▸ **Instruction**
Copy every line below without changing anything.

Part of a data file
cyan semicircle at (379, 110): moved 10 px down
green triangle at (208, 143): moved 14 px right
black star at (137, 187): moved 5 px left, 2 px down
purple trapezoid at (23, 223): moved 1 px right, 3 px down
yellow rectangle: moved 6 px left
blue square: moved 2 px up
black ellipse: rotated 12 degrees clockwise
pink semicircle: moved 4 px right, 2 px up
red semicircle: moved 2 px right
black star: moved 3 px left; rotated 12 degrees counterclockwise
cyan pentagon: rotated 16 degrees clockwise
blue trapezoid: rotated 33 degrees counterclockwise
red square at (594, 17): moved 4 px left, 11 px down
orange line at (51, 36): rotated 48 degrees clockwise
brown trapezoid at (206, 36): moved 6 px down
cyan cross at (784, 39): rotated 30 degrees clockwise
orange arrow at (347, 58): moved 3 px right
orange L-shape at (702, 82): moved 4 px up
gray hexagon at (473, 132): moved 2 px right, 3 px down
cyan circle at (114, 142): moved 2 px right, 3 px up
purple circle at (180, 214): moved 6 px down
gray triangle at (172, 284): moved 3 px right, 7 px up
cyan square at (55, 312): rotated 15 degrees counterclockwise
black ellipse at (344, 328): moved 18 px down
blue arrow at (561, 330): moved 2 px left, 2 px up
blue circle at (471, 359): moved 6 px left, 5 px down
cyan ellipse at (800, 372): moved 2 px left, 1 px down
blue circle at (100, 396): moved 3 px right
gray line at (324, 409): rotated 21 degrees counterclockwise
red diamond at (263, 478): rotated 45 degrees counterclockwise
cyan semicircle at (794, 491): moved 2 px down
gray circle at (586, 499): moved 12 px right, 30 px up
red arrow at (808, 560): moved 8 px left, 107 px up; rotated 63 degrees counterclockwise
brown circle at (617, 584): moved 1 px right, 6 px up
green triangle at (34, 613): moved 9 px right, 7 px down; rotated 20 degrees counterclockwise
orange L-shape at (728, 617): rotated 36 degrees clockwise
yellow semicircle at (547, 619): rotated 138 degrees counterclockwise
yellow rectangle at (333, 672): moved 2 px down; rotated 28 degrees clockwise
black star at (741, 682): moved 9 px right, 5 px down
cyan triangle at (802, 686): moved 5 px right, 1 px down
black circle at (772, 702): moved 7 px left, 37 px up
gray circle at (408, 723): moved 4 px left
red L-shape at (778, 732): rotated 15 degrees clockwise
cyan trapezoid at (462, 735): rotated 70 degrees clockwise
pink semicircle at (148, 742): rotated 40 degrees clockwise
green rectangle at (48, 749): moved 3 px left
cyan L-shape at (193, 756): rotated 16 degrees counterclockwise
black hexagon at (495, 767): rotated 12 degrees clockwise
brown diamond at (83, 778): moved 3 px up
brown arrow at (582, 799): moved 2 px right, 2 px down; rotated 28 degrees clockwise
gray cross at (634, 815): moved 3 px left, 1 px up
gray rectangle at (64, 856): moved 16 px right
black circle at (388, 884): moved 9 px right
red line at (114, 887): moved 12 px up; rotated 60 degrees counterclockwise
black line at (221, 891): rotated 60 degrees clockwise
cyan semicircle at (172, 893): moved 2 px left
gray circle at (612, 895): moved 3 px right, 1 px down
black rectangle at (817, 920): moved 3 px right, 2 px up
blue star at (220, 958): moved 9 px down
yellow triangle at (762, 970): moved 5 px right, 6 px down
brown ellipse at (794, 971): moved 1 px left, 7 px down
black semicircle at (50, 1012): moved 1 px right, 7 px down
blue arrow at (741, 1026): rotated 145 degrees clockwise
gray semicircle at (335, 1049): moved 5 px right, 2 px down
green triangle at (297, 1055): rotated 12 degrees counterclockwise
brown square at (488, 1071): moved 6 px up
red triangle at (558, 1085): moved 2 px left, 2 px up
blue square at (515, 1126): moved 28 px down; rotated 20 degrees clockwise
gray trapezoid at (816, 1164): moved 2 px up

▸ **The solution**
cyan semicircle at (379, 110): moved 10 px down
green triangle at (208, 143): moved 14 px right
black star at (137, 187): moved 5 px left, 2 px down
purple trapezoid at (23, 223): moved 1 px right, 3 px down
yellow rectangle: moved 6 px left
blue square: moved 2 px up
black ellipse: rotated 12 degrees clockwise
pink semicircle: moved 4 px right, 2 px up
red semicircle: moved 2 px right
black star: moved 3 px left; rotated 12 degrees counterclockwise
cyan pentagon: rotated 16 degrees clockwise
blue trapezoid: rotated 33 degrees counterclockwise
red square at (594, 17): moved 4 px left, 11 px down
orange line at (51, 36): rotated 48 degrees clockwise
brown trapezoid at (206, 36): moved 6 px down
cyan cross at (784, 39): rotated 30 degrees clockwise
orange arrow at (347, 58): moved 3 px right
orange L-shape at (702, 82): moved 4 px up
gray hexagon at (473, 132): moved 2 px right, 3 px down
cyan circle at (114, 142): moved 2 px right, 3 px up
purple circle at (180, 214): moved 6 px down
gray triangle at (172, 284): moved 3 px right, 7 px up
cyan square at (55, 312): rotated 15 degrees counterclockwise
black ellipse at (344, 328): moved 18 px down
blue arrow at (561, 330): moved 2 px left, 2 px up
blue circle at (471, 359): moved 6 px left, 5 px down
cyan ellipse at (800, 372): moved 2 px left, 1 px down
blue circle at (100, 396): moved 3 px right
gray line at (324, 409): rotated 21 degrees counterclockwise
red diamond at (263, 478): rotated 45 degrees counterclockwise
cyan semicircle at (794, 491): moved 2 px down
gray circle at (586, 499): moved 12 px right, 30 px up
red arrow at (808, 560): moved 8 px left, 107 px up; rotated 63 degrees counterclockwise
brown circle at (617, 584): moved 1 px right, 6 px up
green triangle at (34, 613): moved 9 px right, 7 px down; rotated 20 degrees counterclockwise
orange L-shape at (728, 617): rotated 36 degrees clockwise
yellow semicircle at (547, 619): rotated 138 degrees counterclockwise
yellow rectangle at (333, 672): moved 2 px down; rotated 28 degrees clockwise
black star at (741, 682): moved 9 px right, 5 px down
cyan triangle at (802, 686): moved 5 px right, 1 px down
black circle at (772, 702): moved 7 px left, 37 px up
gray circle at (408, 723): moved 4 px left
red L-shape at (778, 732): rotated 15 degrees clockwise
cyan trapezoid at (462, 735): rotated 70 degrees clockwise
pink semicircle at (148, 742): rotated 40 degrees clockwise
green rectangle at (48, 749): moved 3 px left
cyan L-shape at (193, 756): rotated 16 degrees counterclockwise
black hexagon at (495, 767): rotated 12 degrees clockwise
brown diamond at (83, 778): moved 3 px up
brown arrow at (582, 799): moved 2 px right, 2 px down; rotated 28 degrees clockwise
gray cross at (634, 815): moved 3 px left, 1 px up
gray rectangle at (64, 856): moved 16 px right
black circle at (388, 884): moved 9 px right
red line at (114, 887): moved 12 px up; rotated 60 degrees counterclockwise
black line at (221, 891): rotated 60 degrees clockwise
cyan semicircle at (172, 893): moved 2 px left
gray circle at (612, 895): moved 3 px right, 1 px down
black rectangle at (817, 920): moved 3 px right, 2 px up
blue star at (220, 958): moved 9 px down
yellow triangle at (762, 970): moved 5 px right, 6 px down
brown ellipse at (794, 971): moved 1 px left, 7 px down
black semicircle at (50, 1012): moved 1 px right, 7 px down
blue arrow at (741, 1026): rotated 145 degrees clockwise
gray semicircle at (335, 1049): moved 5 px right, 2 px down
green triangle at (297, 1055): rotated 12 degrees counterclockwise
brown square at (488, 1071): moved 6 px up
red triangle at (558, 1085): moved 2 px left, 2 px up
blue square at (515, 1126): moved 28 px down; rotated 20 degrees clockwise
gray trapezoid at (816, 1164): moved 2 px up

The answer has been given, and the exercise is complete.